Provided entries START

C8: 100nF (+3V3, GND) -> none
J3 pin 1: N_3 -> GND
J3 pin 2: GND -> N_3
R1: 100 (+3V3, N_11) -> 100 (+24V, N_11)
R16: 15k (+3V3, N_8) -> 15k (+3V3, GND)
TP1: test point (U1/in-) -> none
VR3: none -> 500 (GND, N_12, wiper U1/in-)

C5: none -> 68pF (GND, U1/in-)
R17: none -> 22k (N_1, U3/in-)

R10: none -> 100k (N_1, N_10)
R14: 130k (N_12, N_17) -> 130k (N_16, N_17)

Provided entries END
Provided entries START

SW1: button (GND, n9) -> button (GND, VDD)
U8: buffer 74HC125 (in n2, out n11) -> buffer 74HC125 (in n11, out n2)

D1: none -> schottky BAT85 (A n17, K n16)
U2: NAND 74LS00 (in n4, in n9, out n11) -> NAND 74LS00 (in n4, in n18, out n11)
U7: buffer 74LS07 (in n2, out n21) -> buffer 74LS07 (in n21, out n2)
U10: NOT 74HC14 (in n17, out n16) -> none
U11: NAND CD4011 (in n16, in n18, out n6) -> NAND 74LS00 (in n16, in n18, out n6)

Provided entries END

=== Exercise directions ===
Where the data above reaches the line holding "J3 pin 1: N_3 -> GND", begin printing, and stop after the line holding "R14: 130k (N_12, N_17) -> 130k (N_16, N_17)". Each line must be reproduced exactly, with nothing else added.

=== Problem solution ===
J3 pin 1: N_3 -> GND
J3 pin 2: GND -> N_3
R1: 100 (+3V3, N_11) -> 100 (+24V, N_11)
R16: 15k (+3V3, N_8) -> 15k (+3V3, GND)
TP1: test point (U1/in-) -> none
VR3: none -> 500 (GND, N_12, wiper U1/in-)

C5: none -> 68pF (GND, U1/in-)
R17: none -> 22k (N_1, U3/in-)

R10: none -> 100k (N_1, N_10)
R14: 130k (N_12, N_17) -> 130k (N_16, N_17)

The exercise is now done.